What is being asked —
If a line in the entries below includes the string "truck", copy it out.

Material for this task —

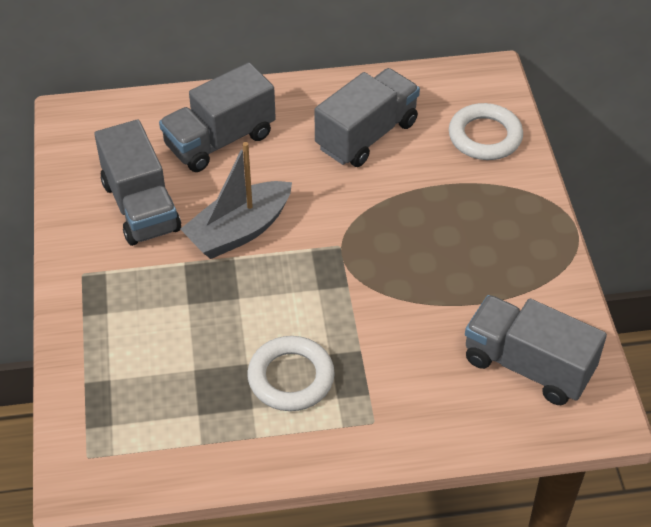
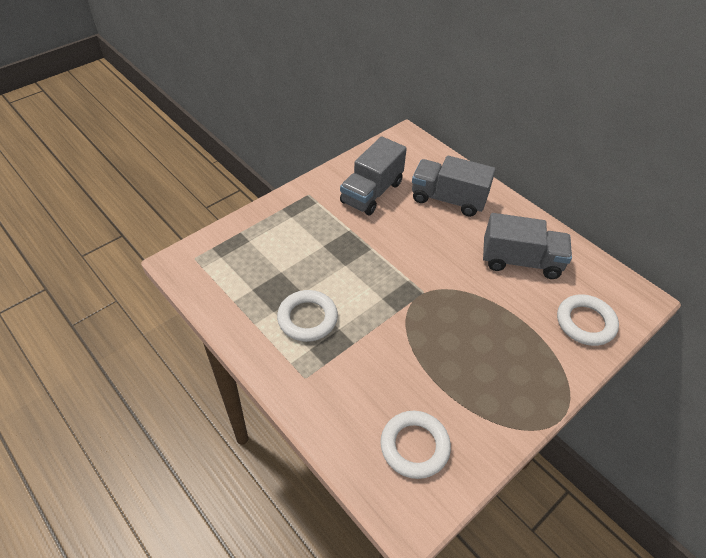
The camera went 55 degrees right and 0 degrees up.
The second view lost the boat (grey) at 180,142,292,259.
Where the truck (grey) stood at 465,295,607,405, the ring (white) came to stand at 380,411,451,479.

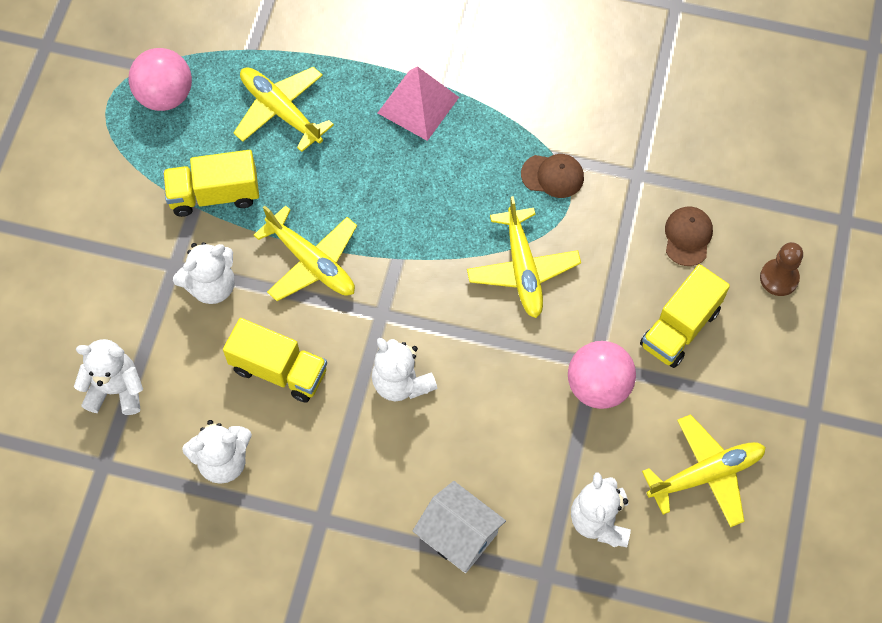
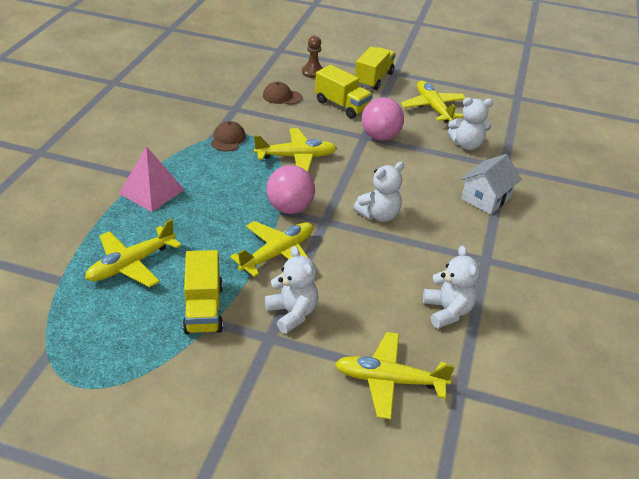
The camera went 90 degrees left and 25 degrees down.
The ball (pink) ended up elsewhere, having gone from 129,48,192,111 to 266,165,315,214.
The truck (yellow) ended up elsewhere, having gone from 223,318,327,403 to 355,46,396,90.
Where the teddy bear (white) stood at 74,339,143,415, the plane (yellow) came to stand at 335,332,455,419.

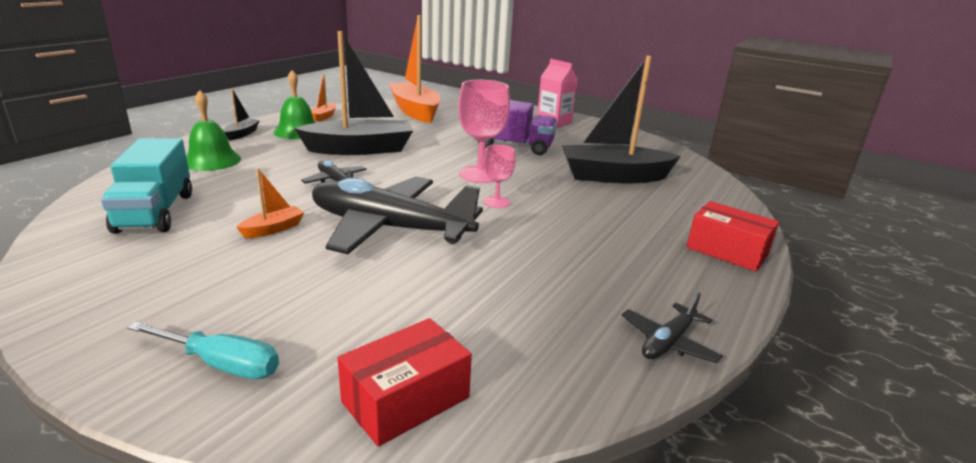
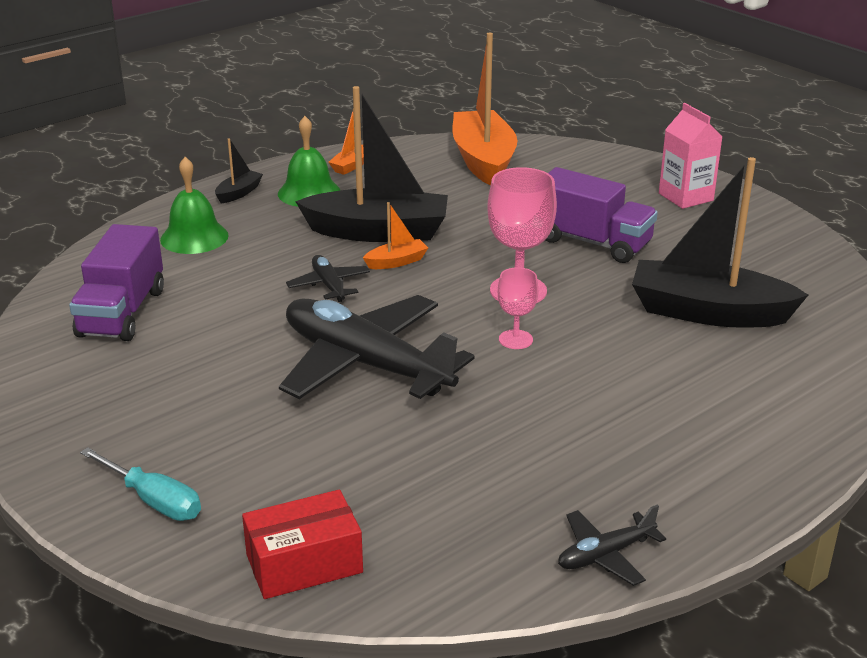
The camera went 20 degrees right and 5 degrees up.
What was the truck (turquoise) at 101,138,192,234 turned into the truck (purple) at 69,224,164,341.
The boat (orange) ended up elsewhere, having gone from 236,168,305,238 to 363,202,428,269.
The second view lost the box (red) at 687,201,779,271.

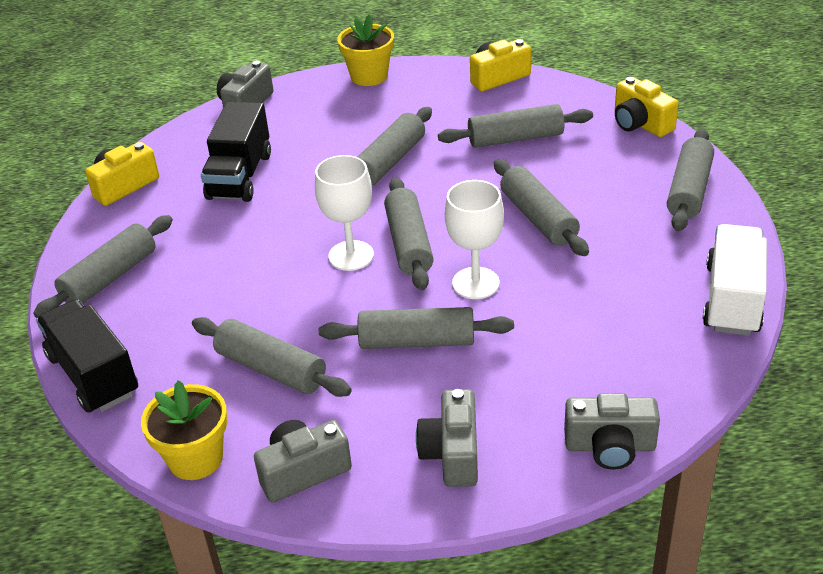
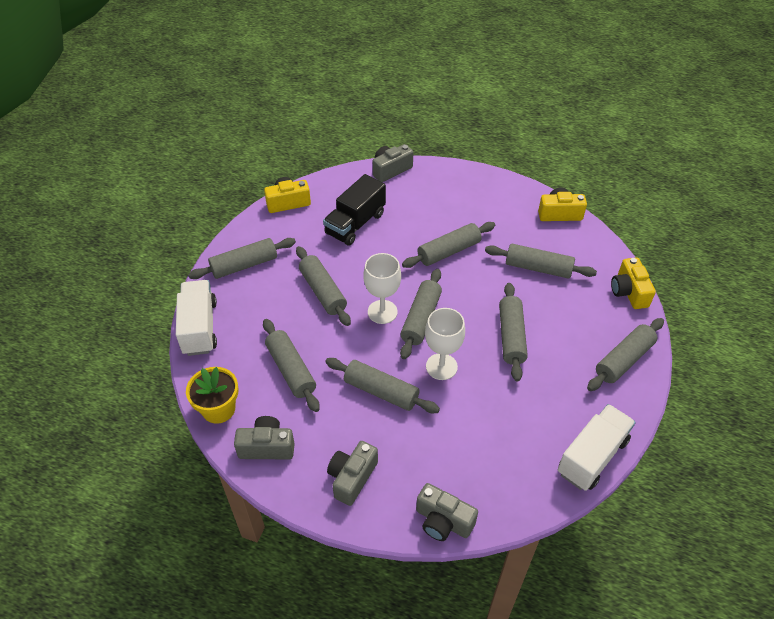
The camera went 25 degrees right and 10 degrees up.
The second view lost the flower pot (yellow) at 337,14,394,86.
What was the truck (black) at 36,299,138,413 turned into the truck (white) at 176,280,217,356.
The second view gained the rolling pin (grey) at 296,246,351,326.

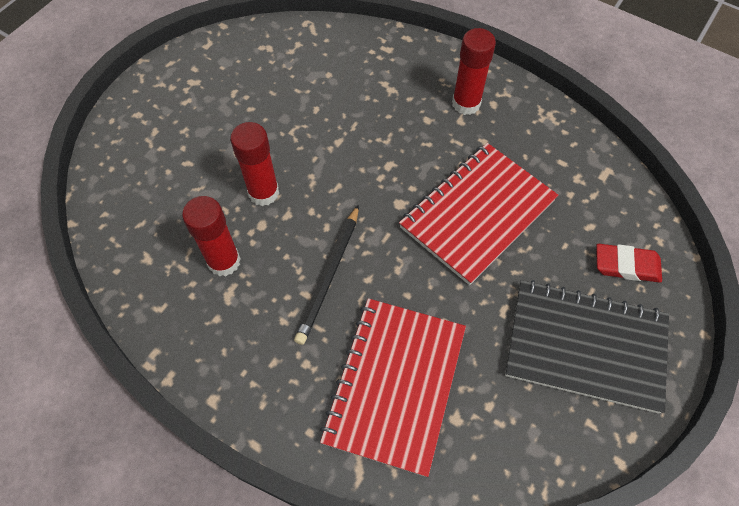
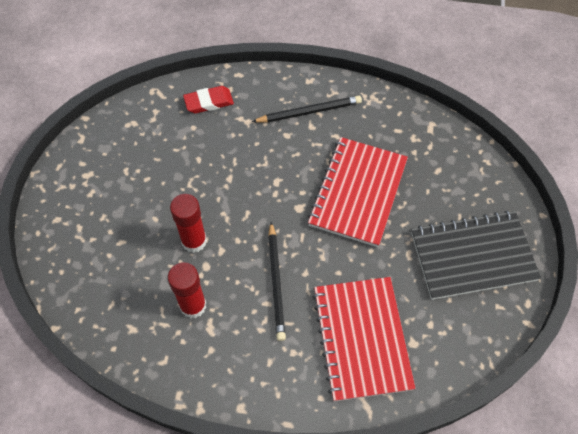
The camera went 25 degrees left and 0 degrees up.
Where the glue stick (red) stood at 452,28,496,115, the pencil (black) came to stand at 252,96,362,122.
The eraser (red) ended up elsewhere, having gone from 596,244,662,283 to 183,86,234,114.

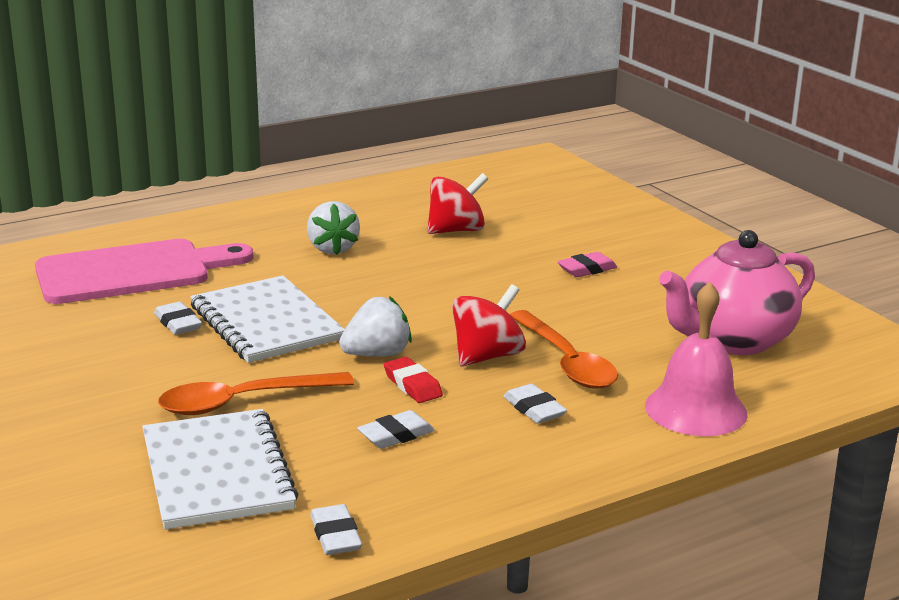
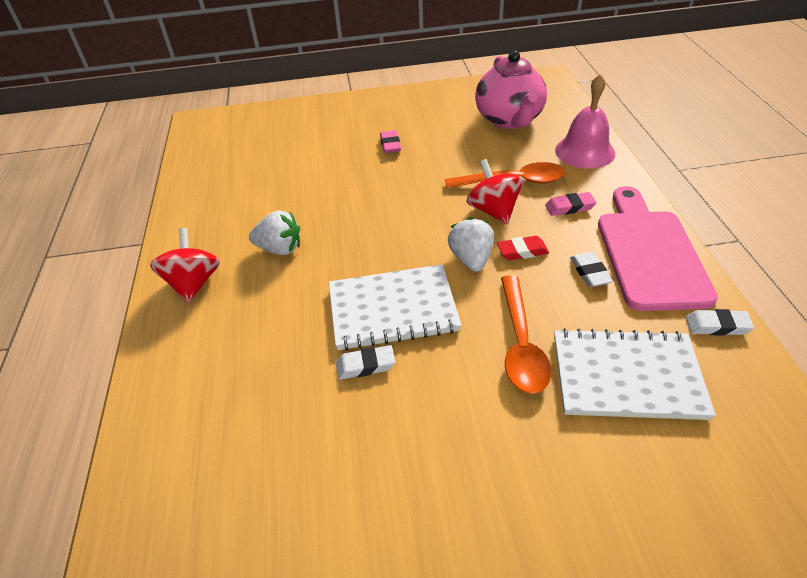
The camera went 65 degrees left and 20 degrees up.
The spinning top (red) ended up elsewhere, having gone from 427,173,488,234 to 150,228,220,303.
The cutting board (pink) ended up elsewhere, having gone from 35,239,254,304 to 598,186,718,311.
What was the eraser (white) at 503,384,567,424 turned into the eraser (pink) at 545,192,596,216.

Exercise result —
Where the truck (grey) stood at 465,295,607,405, the ring (white) came to stand at 380,411,451,479.
The truck (yellow) ended up elsewhere, having gone from 223,318,327,403 to 355,46,396,90.
What was the truck (turquoise) at 101,138,192,234 turned into the truck (purple) at 69,224,164,341.
What was the truck (black) at 36,299,138,413 turned into the truck (white) at 176,280,217,356.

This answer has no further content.